**Requirement:**
In the listing that follows, copy out each line that includes the word "RFID".

**Records supplied:**
Start of Block
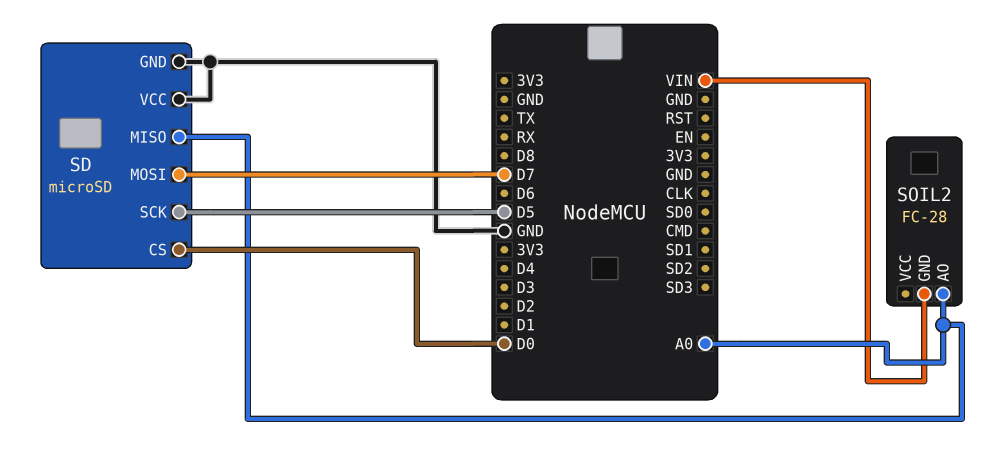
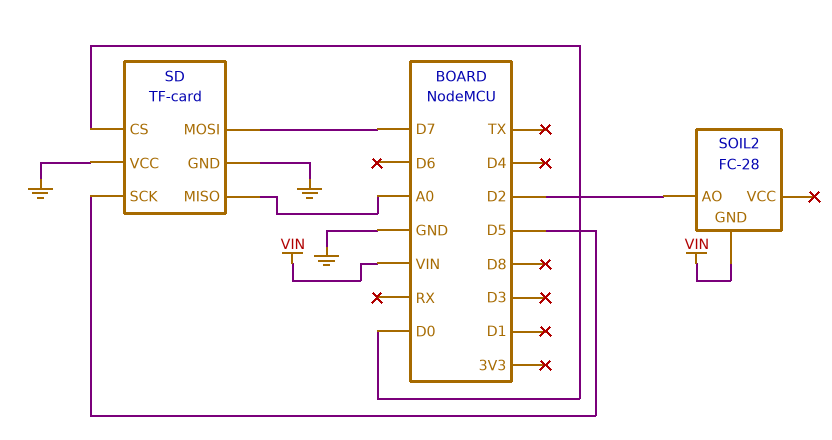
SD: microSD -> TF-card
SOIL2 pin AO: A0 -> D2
End of Block
Start of Block
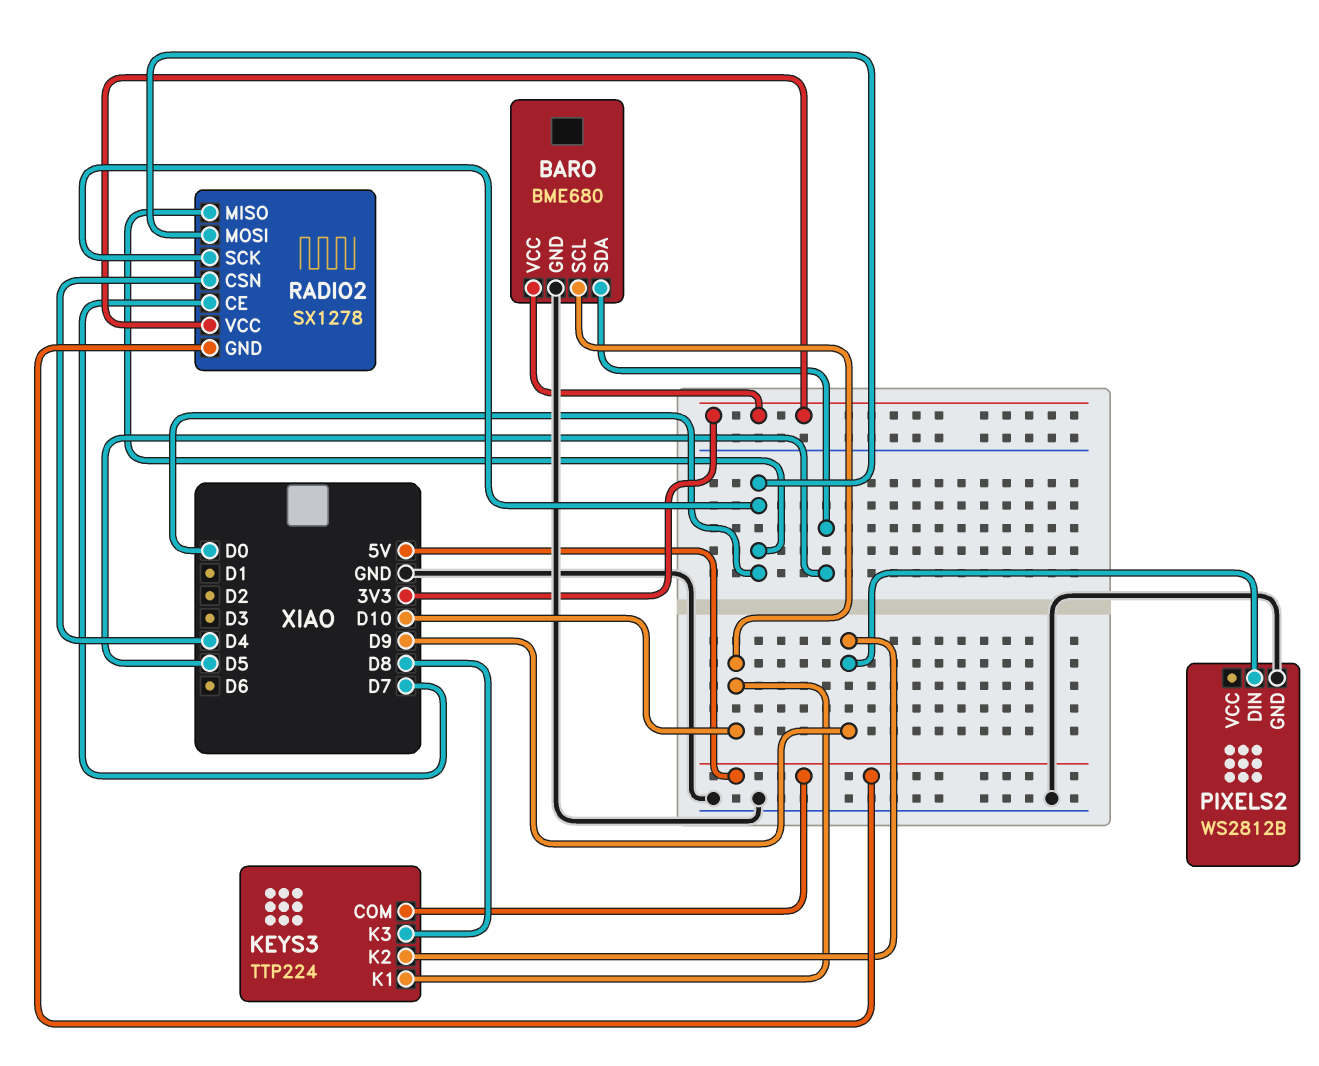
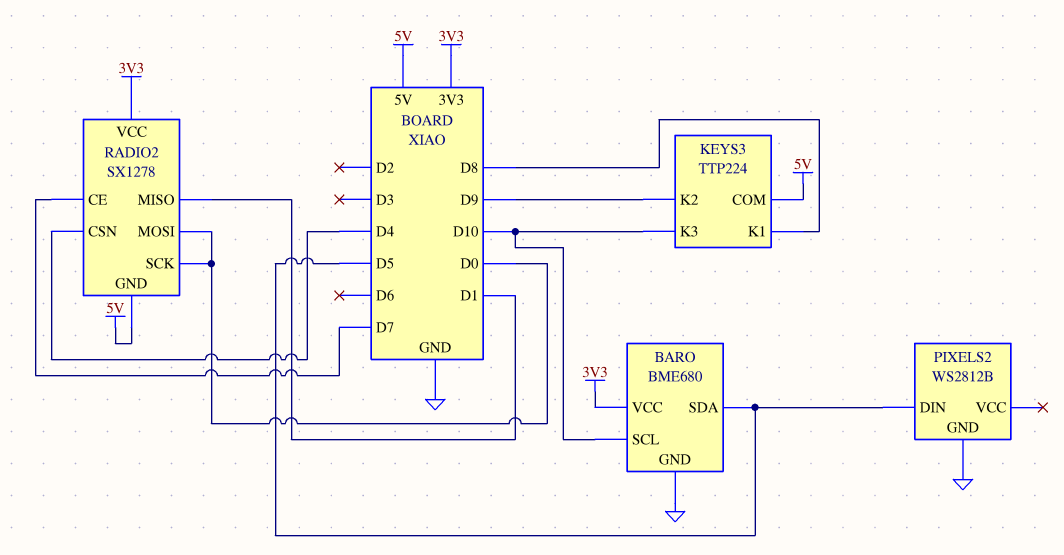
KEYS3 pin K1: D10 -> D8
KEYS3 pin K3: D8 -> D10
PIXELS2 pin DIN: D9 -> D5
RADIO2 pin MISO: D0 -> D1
End of Block
Start of Block
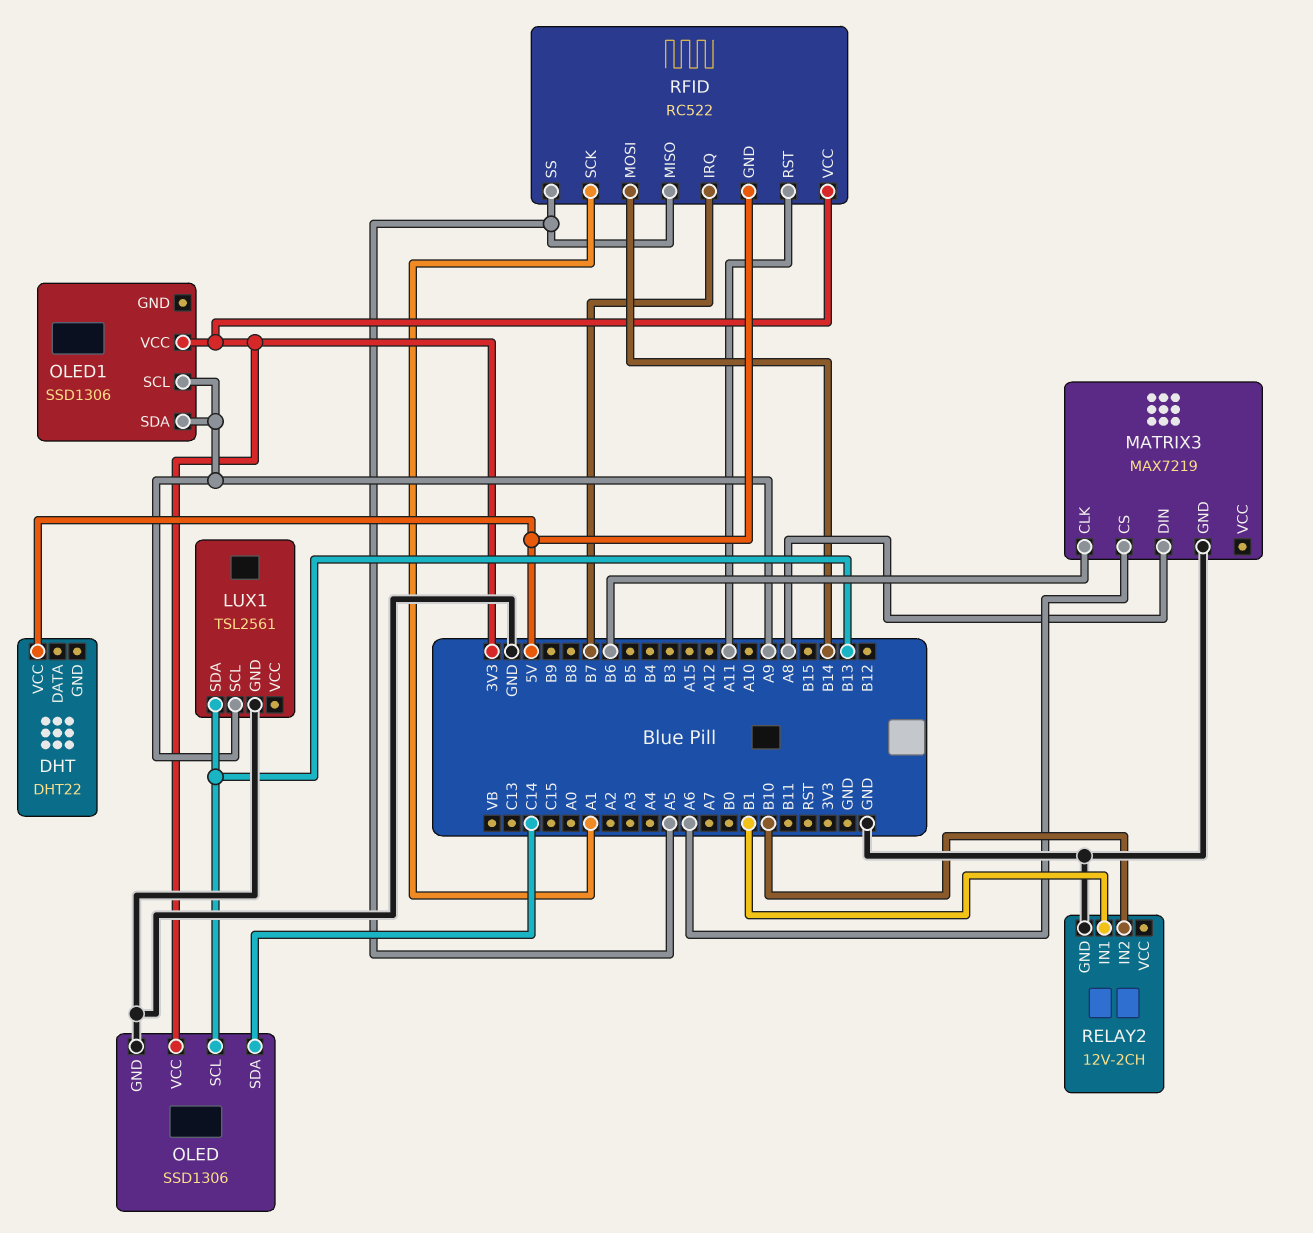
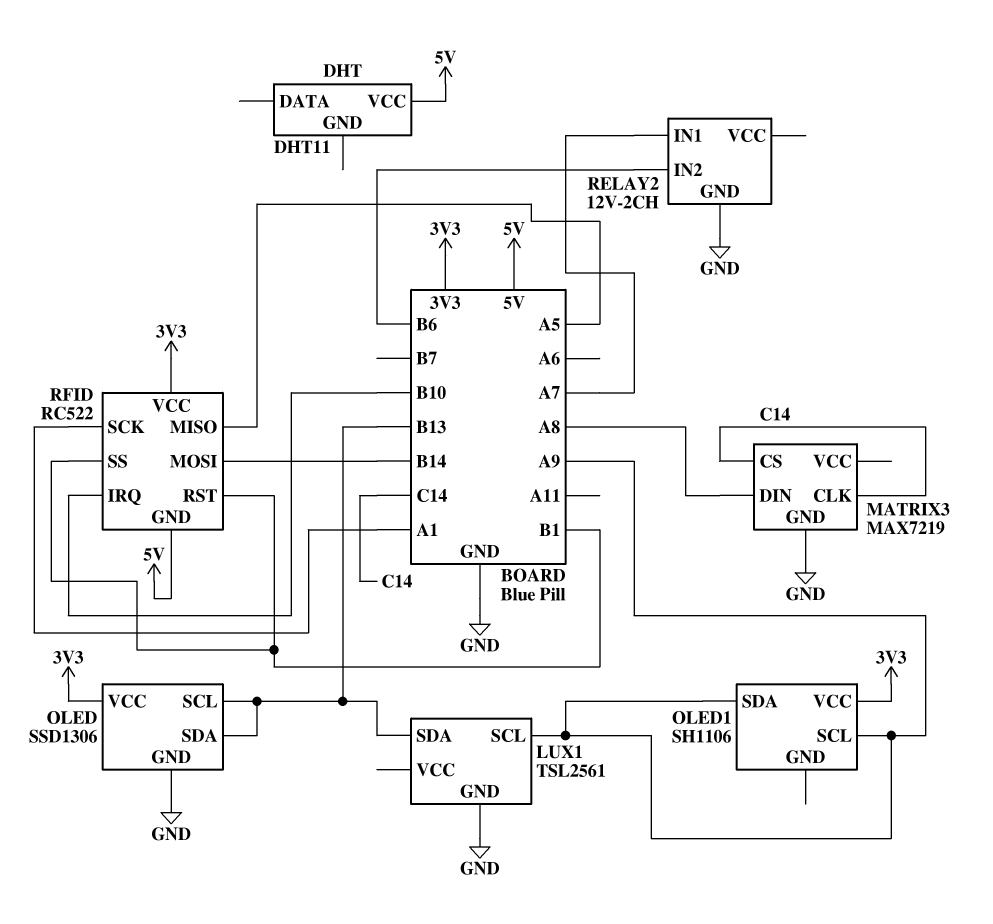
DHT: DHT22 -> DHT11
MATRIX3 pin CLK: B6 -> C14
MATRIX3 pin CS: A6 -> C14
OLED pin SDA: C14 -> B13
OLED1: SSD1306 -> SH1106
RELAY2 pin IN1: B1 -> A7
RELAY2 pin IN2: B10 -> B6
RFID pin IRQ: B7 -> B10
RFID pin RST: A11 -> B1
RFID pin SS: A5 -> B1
End of Block
**Output for this exercise:**
RFID pin IRQ: B7 -> B10
RFID pin RST: A11 -> B1
RFID pin SS: A5 -> B1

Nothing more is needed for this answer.